Task to complete
In the copy, every record below must appear exactly as given, and no picture may appear.

Record set
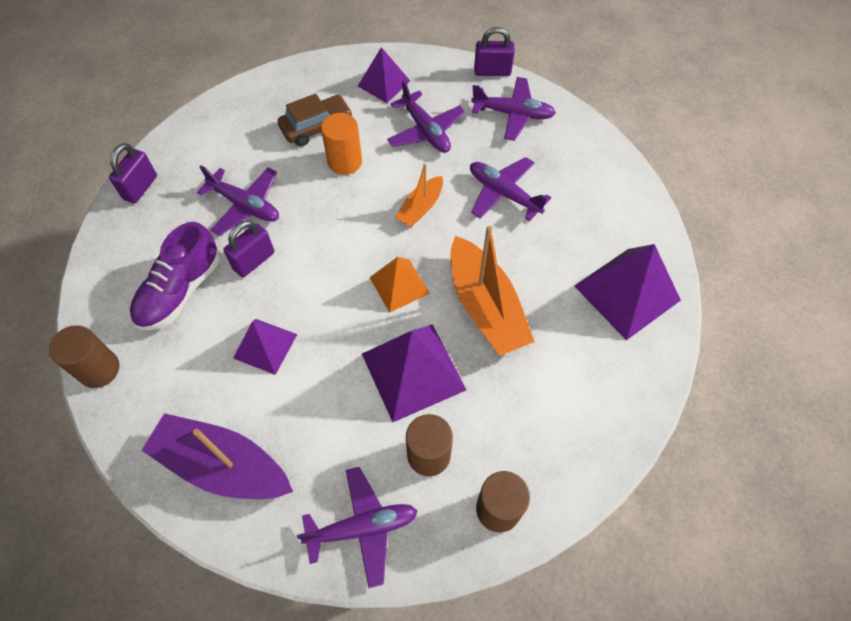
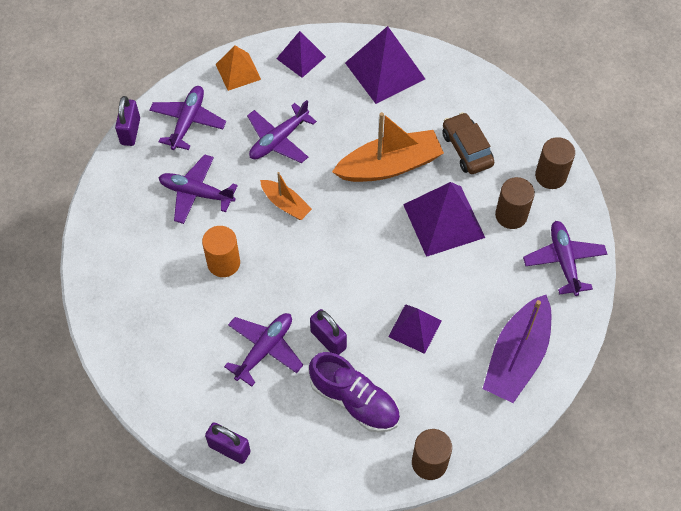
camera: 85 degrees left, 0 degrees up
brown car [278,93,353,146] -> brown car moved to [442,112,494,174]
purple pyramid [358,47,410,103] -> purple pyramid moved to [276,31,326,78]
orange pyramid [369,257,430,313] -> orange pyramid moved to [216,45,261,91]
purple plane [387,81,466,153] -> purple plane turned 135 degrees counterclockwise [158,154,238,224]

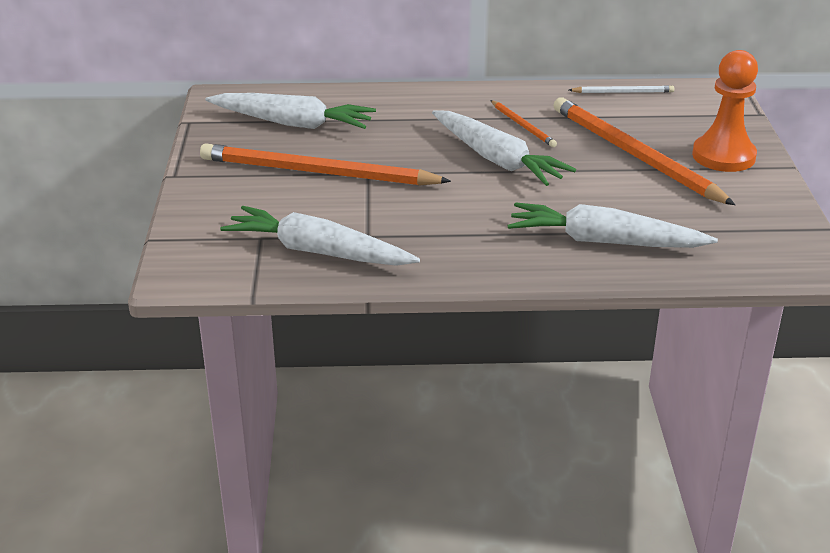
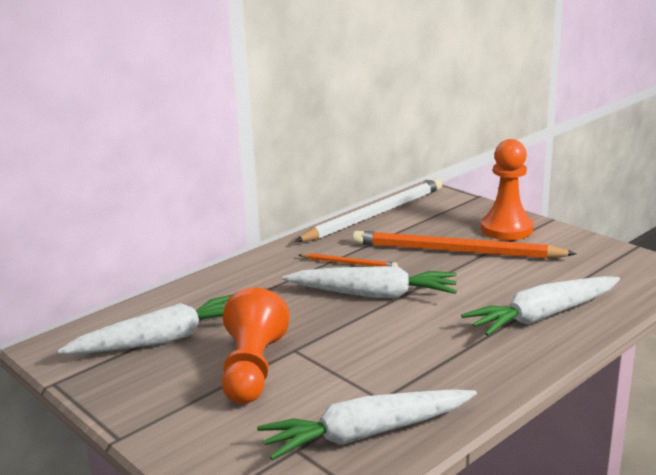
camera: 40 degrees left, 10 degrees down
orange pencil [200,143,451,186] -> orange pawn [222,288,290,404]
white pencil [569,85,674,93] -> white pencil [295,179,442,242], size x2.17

Result
camera: 85 degrees left, 0 degrees up
brown car [278,93,353,146] -> brown car moved to [442,112,494,174]
purple pyramid [358,47,410,103] -> purple pyramid moved to [276,31,326,78]
orange pyramid [369,257,430,313] -> orange pyramid moved to [216,45,261,91]
purple plane [387,81,466,153] -> purple plane turned 135 degrees counterclockwise [158,154,238,224]

camera: 40 degrees left, 10 degrees down
orange pencil [200,143,451,186] -> orange pawn [222,288,290,404]
white pencil [569,85,674,93] -> white pencil [295,179,442,242], size x2.17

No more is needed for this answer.